Stored items:
..........

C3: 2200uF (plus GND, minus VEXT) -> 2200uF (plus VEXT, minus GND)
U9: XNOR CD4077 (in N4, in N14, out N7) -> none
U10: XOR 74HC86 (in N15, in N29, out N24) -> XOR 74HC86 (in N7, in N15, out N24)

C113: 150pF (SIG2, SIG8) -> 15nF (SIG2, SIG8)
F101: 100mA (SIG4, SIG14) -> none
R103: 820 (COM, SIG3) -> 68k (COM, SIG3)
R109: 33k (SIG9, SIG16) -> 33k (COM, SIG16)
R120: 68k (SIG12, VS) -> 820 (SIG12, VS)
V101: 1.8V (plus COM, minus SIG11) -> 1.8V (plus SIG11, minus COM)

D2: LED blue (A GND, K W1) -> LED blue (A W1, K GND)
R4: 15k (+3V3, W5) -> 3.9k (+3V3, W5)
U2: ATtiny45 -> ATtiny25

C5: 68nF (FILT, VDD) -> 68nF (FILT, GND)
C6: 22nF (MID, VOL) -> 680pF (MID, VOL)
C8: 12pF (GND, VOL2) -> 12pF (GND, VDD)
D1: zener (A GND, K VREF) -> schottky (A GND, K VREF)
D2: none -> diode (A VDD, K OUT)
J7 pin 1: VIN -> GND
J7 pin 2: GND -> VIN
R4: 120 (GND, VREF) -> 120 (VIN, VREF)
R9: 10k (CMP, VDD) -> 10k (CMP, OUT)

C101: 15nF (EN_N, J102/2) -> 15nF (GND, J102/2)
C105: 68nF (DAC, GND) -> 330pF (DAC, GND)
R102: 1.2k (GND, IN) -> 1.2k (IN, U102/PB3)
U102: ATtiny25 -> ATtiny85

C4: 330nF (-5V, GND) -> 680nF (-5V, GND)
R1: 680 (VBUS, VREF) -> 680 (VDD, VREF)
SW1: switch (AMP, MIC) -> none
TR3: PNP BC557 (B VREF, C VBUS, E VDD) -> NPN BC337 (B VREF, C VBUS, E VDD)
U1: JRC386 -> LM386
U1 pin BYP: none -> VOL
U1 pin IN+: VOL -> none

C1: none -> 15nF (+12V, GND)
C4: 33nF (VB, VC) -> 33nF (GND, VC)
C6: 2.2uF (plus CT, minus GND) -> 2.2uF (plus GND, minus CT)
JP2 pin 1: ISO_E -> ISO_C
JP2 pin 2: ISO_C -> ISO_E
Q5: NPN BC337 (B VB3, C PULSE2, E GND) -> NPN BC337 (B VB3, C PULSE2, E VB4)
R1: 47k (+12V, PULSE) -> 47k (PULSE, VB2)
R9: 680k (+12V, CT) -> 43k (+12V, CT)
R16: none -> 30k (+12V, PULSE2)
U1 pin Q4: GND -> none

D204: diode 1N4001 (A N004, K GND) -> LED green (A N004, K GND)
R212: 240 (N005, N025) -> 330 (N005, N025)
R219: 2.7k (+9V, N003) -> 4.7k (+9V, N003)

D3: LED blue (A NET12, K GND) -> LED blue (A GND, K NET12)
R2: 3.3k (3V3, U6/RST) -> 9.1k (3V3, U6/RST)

..........

» What to do: Look through the entries above; copy every line holding the string "plus".

» Written response:
C3: 2200uF (plus GND, minus VEXT) -> 2200uF (plus VEXT, minus GND)
V101: 1.8V (plus COM, minus SIG11) -> 1.8V (plus SIG11, minus COM)
C6: 2.2uF (plus CT, minus GND) -> 2.2uF (plus GND, minus CT)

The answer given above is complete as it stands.